Start of DATA SUPPLIED

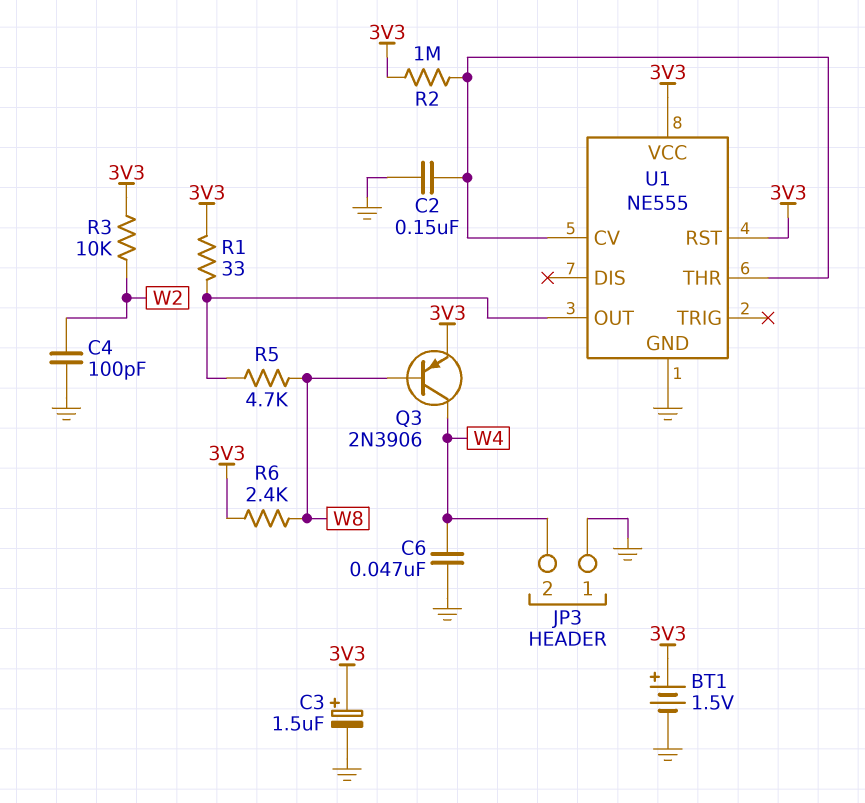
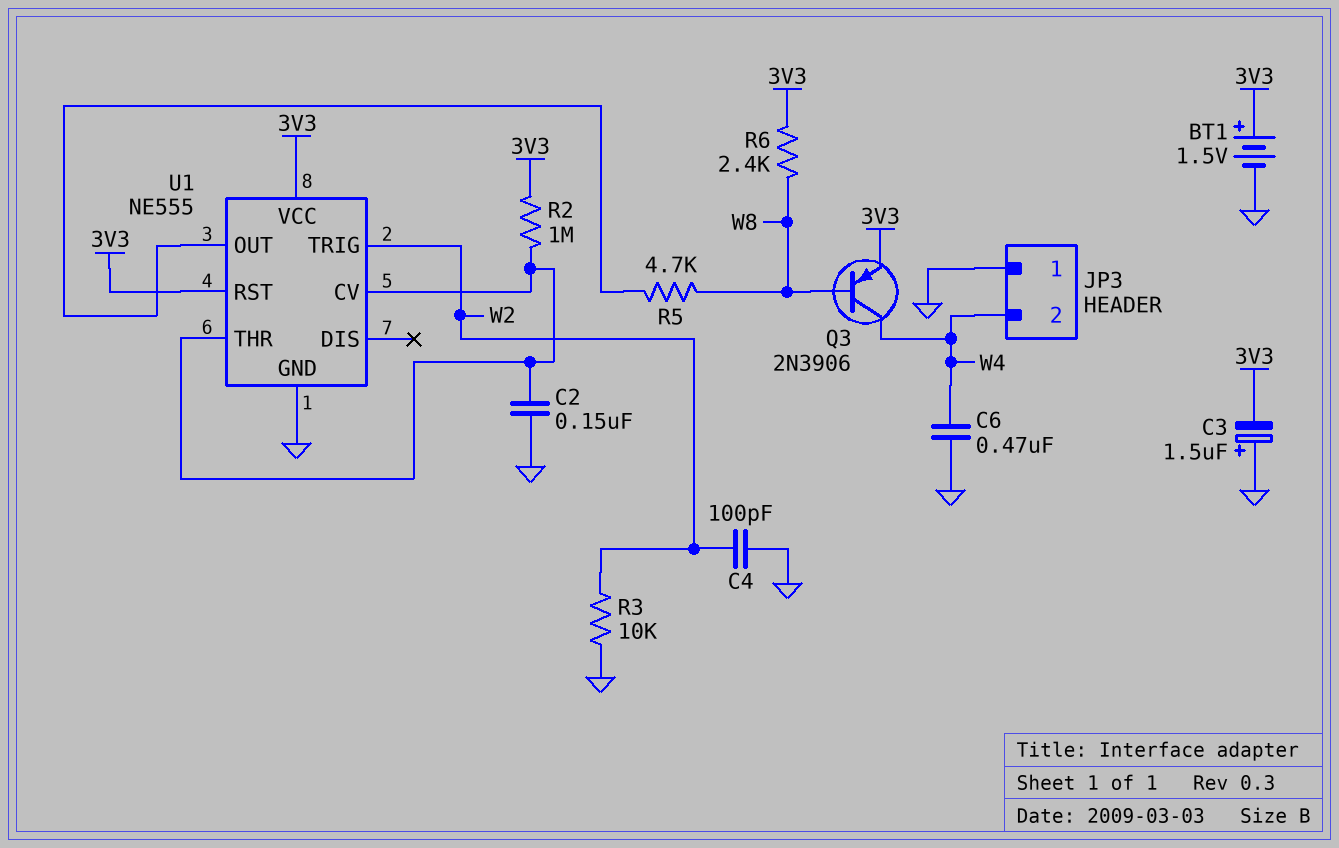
C3: 1.5uF (plus 3V3, minus GND) -> 1.5uF (plus GND, minus 3V3)
C6: 47nF (GND, W4) -> 470nF (GND, W4)
R1: 33 (3V3, U1/OUT) -> none
R3: 10k (3V3, W2) -> 10k (GND, W2)
U1 pin TRIG: none -> W2

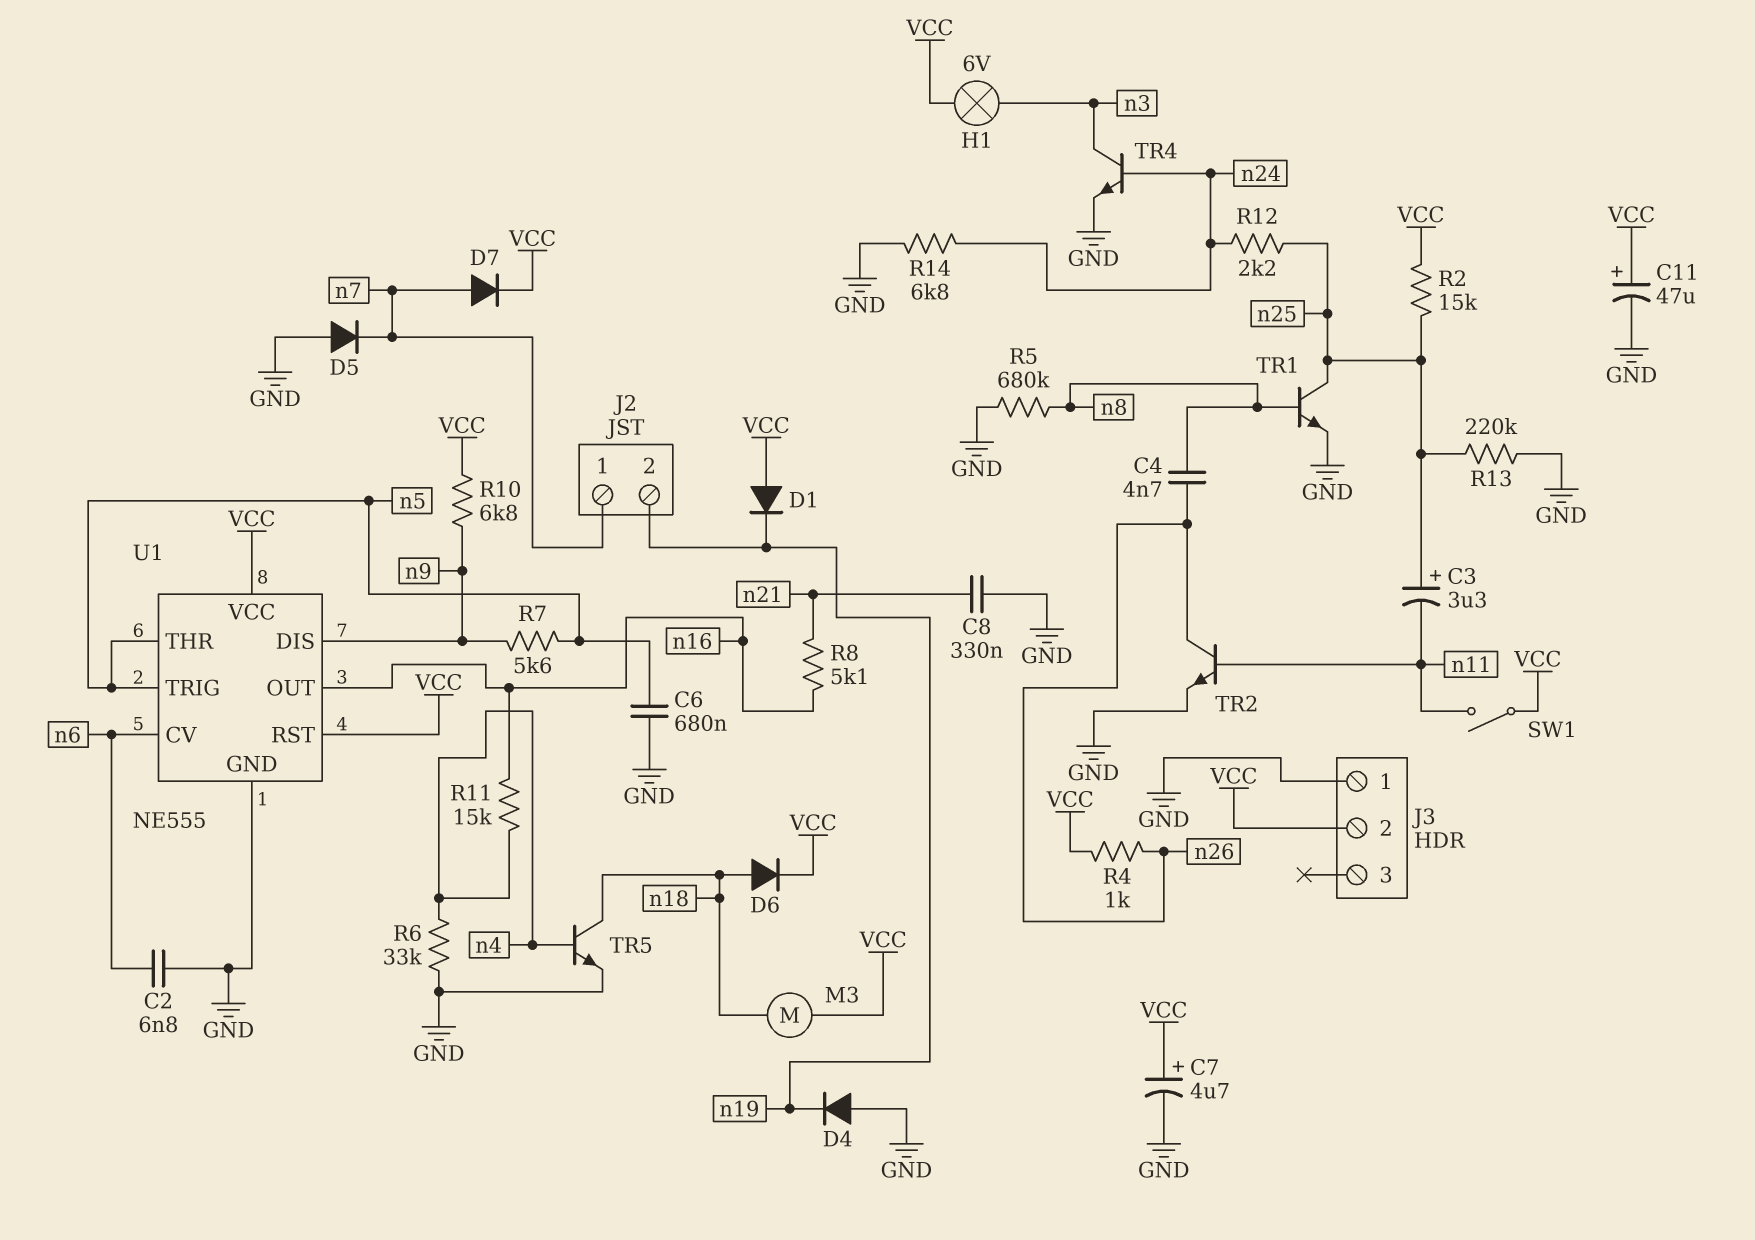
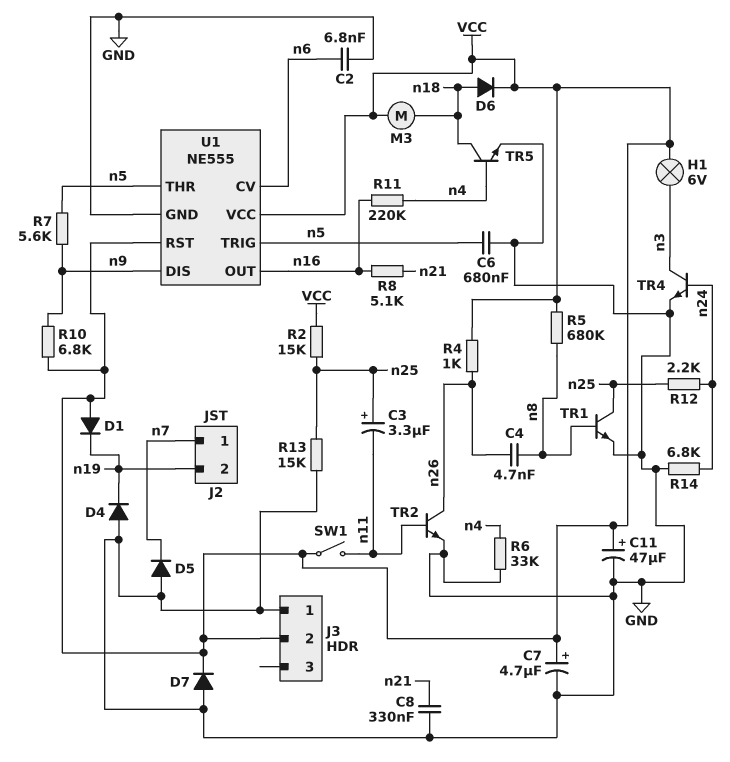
D7: diode (A n7, K VCC) -> diode (A GND, K VCC)
R5: 680k (GND, n8) -> 680k (VCC, n8)
R11: 15k (n4, n16) -> 220k (n4, n16)
R13: 220k (GND, n25) -> 15k (GND, n25)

End of DATA SUPPLIED

**ACTION ITEM**
What do the lines from the one with "R11: 15k (n4, n16) -> 220k (n4, n16)" through the last line of the entries say? Print them word for word, both ends included, and nothing else.

**WORKED SOLUTION**
R11: 15k (n4, n16) -> 220k (n4, n16)
R13: 220k (GND, n25) -> 15k (GND, n25)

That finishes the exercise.